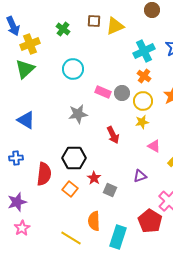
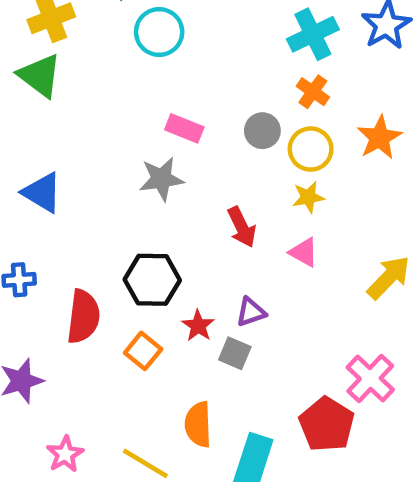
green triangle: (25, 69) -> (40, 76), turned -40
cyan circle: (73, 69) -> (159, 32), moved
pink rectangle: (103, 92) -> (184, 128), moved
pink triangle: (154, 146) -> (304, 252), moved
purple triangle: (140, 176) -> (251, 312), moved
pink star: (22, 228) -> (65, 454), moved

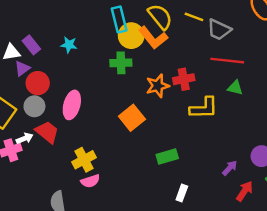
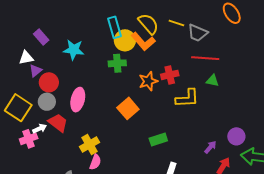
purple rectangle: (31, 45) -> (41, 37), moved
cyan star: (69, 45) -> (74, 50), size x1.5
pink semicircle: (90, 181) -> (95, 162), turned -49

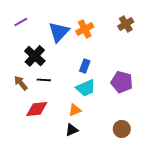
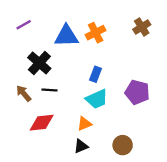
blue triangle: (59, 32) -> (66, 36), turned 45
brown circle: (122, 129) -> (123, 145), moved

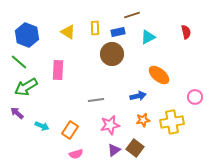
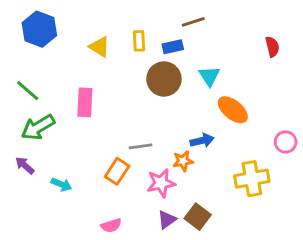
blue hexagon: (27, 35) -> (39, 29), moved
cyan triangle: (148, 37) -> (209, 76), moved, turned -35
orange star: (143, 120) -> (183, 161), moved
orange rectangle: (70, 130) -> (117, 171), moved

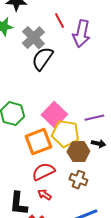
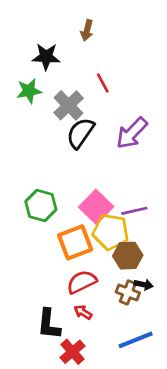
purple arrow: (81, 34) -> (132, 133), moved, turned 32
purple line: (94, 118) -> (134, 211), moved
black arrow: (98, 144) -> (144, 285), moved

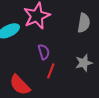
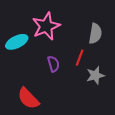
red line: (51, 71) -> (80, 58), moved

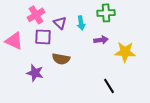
--
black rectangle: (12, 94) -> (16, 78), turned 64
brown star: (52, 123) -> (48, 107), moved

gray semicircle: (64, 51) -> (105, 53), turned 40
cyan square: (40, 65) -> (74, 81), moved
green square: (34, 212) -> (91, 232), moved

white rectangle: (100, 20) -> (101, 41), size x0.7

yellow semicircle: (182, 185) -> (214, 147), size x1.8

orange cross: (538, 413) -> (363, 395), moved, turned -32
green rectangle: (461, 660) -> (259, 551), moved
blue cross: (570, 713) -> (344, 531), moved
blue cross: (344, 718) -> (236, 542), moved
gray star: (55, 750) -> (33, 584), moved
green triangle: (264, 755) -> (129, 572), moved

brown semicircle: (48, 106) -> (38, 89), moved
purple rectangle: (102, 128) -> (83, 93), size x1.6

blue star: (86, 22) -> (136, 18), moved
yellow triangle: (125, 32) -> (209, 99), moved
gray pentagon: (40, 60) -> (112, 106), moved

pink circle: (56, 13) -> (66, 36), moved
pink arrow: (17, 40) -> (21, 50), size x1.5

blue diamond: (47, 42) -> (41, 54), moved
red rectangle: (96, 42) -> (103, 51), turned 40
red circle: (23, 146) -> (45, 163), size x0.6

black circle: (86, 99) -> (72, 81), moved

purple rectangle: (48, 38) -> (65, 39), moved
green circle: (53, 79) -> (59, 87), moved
--
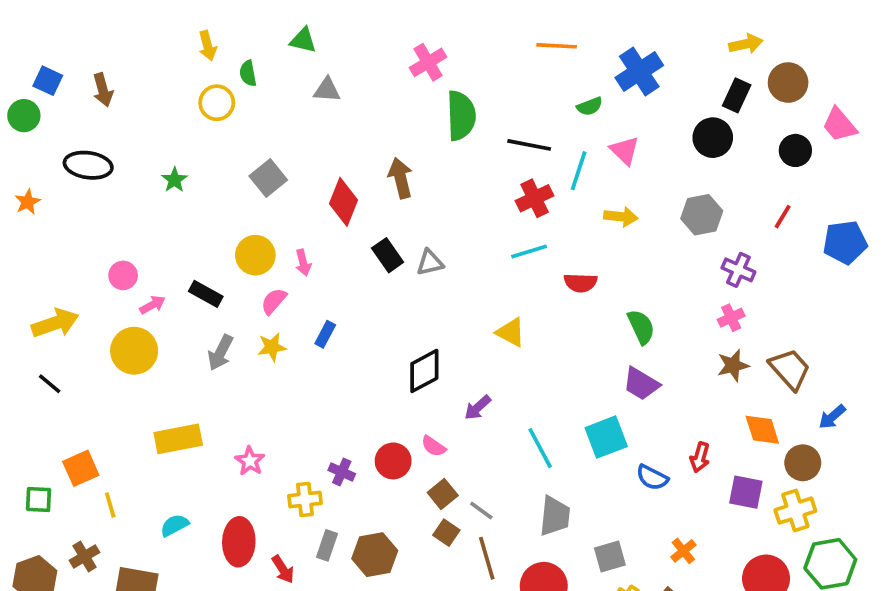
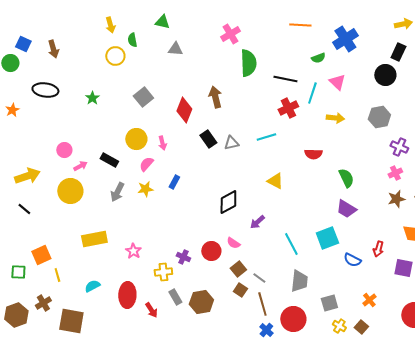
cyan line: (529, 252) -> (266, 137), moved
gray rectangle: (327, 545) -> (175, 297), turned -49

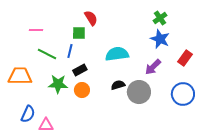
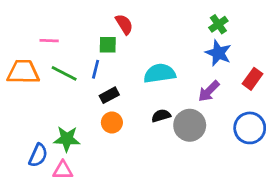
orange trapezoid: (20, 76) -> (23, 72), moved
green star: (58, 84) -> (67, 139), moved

## ASSIGNMENT
Output exactly the lines of the listing above that start with the one holding "orange star: (143, 120) -> (183, 161), moved" and go on through the one holding "red line: (51, 71) -> (80, 58), moved"; leave the pictures out.

## REPLY
orange star: (143, 120) -> (183, 161), moved
orange rectangle: (70, 130) -> (117, 171), moved

purple arrow: (81, 34) -> (132, 133), moved, turned 32
purple line: (94, 118) -> (134, 211), moved
black arrow: (98, 144) -> (144, 285), moved

red line: (51, 71) -> (80, 58), moved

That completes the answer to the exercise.